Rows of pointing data
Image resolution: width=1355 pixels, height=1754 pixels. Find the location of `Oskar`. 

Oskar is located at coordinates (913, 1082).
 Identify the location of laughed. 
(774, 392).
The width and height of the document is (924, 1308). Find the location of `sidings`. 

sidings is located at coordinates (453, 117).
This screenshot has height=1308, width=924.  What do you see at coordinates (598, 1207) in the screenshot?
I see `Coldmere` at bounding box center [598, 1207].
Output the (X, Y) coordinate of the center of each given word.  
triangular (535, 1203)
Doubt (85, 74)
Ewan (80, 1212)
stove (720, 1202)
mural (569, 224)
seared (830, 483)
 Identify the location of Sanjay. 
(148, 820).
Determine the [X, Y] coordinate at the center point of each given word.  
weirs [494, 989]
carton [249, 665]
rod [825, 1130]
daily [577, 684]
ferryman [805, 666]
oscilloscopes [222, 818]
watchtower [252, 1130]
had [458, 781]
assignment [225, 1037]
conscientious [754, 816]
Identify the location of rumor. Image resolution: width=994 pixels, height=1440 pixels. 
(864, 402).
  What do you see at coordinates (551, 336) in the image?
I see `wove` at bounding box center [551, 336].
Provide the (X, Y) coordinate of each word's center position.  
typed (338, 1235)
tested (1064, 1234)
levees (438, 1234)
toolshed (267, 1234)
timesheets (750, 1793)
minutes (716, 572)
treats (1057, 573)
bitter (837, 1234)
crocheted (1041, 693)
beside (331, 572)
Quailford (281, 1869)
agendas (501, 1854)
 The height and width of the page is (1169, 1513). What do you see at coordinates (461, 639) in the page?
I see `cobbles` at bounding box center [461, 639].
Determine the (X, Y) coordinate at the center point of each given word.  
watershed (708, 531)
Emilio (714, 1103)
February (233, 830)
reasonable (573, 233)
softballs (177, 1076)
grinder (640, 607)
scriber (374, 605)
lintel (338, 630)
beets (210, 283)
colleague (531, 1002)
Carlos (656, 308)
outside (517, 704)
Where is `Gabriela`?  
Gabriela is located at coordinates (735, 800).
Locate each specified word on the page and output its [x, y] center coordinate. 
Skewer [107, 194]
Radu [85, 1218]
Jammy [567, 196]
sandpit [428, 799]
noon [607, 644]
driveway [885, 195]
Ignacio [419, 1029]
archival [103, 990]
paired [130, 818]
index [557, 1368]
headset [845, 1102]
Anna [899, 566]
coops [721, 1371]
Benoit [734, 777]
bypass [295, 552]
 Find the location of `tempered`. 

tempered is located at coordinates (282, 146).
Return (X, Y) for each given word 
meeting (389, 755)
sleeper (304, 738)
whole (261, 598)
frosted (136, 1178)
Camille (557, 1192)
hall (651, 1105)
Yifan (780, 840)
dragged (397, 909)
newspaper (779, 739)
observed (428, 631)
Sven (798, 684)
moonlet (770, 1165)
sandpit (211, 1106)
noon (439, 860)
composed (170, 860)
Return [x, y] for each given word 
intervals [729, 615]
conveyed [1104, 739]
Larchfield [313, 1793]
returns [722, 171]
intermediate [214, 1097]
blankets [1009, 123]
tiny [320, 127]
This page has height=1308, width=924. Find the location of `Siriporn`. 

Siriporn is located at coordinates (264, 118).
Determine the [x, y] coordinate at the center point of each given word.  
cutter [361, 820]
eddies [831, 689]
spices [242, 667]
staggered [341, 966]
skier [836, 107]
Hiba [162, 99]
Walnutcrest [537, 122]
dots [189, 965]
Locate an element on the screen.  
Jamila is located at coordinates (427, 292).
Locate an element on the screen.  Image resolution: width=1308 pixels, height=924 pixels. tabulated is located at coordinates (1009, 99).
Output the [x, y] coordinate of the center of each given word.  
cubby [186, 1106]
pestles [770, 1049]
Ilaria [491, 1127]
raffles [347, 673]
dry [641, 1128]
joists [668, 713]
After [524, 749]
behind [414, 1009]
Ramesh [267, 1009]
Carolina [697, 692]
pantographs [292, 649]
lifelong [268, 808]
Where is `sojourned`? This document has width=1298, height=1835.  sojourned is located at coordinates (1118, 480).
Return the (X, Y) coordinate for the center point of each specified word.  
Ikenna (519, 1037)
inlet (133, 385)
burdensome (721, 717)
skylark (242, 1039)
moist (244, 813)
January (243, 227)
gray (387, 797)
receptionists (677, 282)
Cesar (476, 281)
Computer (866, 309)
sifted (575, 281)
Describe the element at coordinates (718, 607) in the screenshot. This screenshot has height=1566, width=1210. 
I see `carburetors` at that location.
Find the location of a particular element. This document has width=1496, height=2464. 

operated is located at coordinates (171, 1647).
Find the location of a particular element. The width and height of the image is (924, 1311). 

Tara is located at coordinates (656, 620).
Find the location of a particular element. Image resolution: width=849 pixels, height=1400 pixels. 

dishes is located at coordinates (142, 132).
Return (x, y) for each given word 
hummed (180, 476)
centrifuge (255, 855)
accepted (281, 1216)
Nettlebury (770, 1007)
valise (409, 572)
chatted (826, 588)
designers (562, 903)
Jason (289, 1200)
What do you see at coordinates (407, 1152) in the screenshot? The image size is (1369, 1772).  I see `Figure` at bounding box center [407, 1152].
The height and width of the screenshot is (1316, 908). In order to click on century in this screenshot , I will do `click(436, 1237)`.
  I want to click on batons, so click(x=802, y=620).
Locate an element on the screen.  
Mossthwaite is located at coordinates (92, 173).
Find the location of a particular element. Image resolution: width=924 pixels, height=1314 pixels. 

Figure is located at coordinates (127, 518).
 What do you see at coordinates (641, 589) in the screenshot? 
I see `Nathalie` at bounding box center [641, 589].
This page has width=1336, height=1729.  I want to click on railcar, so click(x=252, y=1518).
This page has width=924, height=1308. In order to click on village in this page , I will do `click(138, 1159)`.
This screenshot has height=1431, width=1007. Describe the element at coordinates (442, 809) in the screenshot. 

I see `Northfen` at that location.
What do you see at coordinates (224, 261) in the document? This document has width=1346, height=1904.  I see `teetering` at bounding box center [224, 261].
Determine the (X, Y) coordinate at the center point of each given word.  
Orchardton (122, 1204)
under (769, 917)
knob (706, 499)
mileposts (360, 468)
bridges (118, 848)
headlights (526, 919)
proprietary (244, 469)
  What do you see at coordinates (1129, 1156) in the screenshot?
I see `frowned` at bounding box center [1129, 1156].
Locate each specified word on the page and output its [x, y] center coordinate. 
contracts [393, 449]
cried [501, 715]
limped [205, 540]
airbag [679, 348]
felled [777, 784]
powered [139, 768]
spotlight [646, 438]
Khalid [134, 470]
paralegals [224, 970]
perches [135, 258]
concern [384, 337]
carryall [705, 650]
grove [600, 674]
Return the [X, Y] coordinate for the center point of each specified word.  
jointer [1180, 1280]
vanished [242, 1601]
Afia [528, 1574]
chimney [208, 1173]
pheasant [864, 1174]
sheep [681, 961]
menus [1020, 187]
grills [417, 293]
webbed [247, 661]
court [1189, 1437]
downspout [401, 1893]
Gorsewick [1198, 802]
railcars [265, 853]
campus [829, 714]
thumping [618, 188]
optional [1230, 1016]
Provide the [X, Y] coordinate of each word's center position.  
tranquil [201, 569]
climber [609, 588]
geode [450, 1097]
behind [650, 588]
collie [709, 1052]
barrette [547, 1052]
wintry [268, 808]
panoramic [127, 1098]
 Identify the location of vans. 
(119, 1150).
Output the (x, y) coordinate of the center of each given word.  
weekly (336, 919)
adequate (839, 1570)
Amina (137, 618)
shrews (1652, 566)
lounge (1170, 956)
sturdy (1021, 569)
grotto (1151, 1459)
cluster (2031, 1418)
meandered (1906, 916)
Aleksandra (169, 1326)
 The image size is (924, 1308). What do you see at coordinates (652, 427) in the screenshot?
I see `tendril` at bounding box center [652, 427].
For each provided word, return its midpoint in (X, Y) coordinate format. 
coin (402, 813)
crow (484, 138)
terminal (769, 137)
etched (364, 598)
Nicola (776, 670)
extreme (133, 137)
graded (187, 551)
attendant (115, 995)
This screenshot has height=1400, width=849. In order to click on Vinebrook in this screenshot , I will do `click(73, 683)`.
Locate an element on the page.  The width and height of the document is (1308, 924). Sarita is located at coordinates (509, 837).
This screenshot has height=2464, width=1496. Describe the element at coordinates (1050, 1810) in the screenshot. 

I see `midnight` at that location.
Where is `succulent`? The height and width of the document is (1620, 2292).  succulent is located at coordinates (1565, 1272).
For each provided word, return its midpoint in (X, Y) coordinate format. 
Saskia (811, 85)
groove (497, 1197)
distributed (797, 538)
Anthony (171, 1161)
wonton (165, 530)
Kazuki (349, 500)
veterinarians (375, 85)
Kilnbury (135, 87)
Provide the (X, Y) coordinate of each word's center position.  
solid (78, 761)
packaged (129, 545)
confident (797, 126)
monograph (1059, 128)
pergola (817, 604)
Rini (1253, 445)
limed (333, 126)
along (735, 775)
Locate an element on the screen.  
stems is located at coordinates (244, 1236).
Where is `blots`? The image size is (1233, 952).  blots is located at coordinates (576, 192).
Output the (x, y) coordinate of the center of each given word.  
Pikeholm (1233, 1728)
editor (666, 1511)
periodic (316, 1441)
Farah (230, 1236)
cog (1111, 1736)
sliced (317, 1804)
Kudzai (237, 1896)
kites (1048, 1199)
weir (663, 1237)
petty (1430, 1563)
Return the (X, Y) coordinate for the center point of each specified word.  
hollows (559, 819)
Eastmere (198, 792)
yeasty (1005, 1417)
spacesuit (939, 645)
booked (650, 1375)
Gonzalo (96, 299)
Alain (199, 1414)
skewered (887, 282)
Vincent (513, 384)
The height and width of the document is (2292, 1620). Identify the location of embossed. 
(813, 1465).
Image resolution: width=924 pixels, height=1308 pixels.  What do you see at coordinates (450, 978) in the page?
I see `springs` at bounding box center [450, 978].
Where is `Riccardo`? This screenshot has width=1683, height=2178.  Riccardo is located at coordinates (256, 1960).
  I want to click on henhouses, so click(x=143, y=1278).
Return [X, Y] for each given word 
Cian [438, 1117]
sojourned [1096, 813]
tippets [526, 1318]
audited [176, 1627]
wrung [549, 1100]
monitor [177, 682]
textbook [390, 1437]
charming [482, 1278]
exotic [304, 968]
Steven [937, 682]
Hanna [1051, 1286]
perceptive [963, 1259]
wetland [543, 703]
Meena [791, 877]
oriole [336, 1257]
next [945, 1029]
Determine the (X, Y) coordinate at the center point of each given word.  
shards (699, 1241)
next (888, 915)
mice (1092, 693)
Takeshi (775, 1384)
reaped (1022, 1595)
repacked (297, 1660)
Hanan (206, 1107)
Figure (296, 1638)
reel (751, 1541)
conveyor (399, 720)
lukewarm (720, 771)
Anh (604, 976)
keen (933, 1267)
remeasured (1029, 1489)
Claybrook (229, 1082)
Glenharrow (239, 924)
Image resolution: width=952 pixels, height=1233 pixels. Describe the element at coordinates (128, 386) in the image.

§ **Set exercise**:
Could you reproduce, word for word, the stretch of entries from the very beginning through the line containing "center [598, 1207].", with that line included?

§ **Answer for this exercise**:
Image resolution: width=1355 pixels, height=1754 pixels. Find the location of `Oskar`. 

Oskar is located at coordinates (913, 1082).
 Identify the location of laughed. 
(774, 392).
The width and height of the document is (924, 1308). Find the location of `sidings`. 

sidings is located at coordinates (453, 117).
This screenshot has height=1308, width=924.  What do you see at coordinates (598, 1207) in the screenshot?
I see `Coldmere` at bounding box center [598, 1207].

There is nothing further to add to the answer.